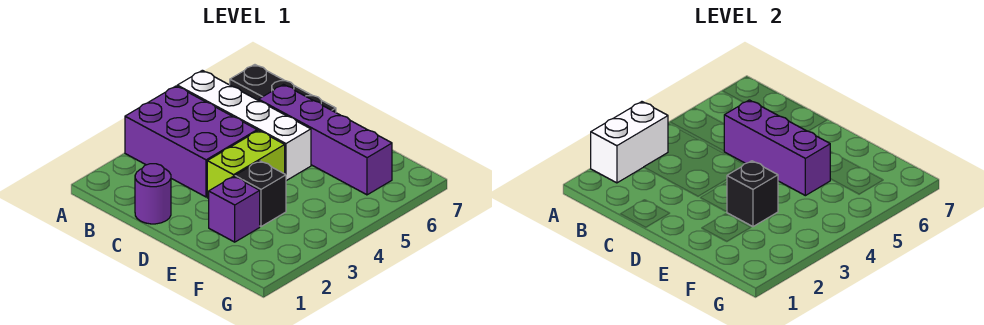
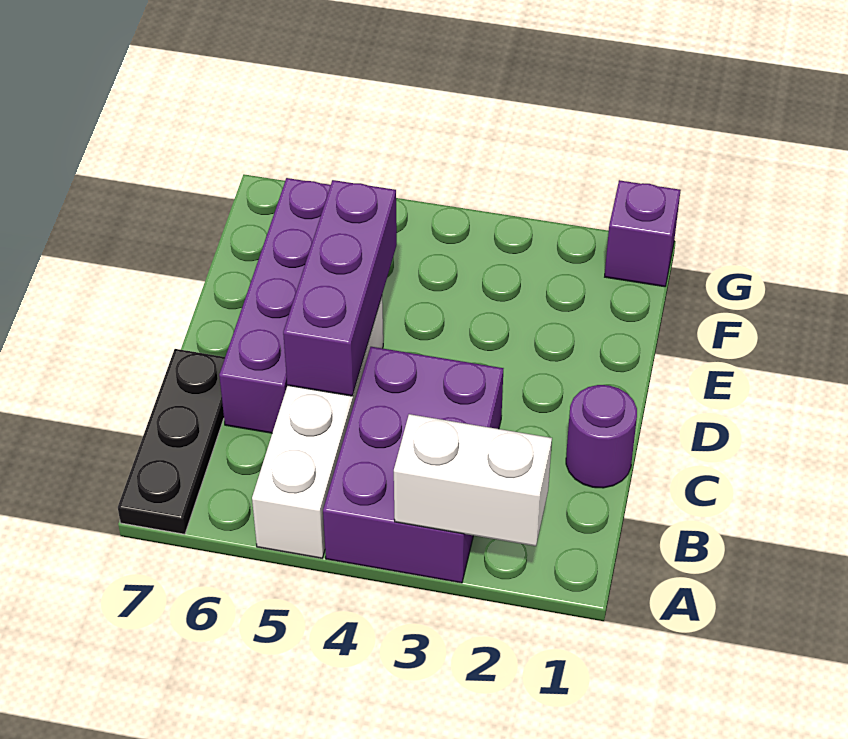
lime brick D3:D4 level 1 -> none
purple brick E2 level 1 -> purple brick G1 level 1
black brick E3 level 1 -> none
black brick E3 level 2 -> none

################

What you are asked to do →
In the answer, please give only the lines from the line containing "purple brick E2" through the final line of the data, copied exactly.

Your solution →
purple brick E2 level 1 -> purple brick G1 level 1
black brick E3 level 1 -> none
black brick E3 level 2 -> none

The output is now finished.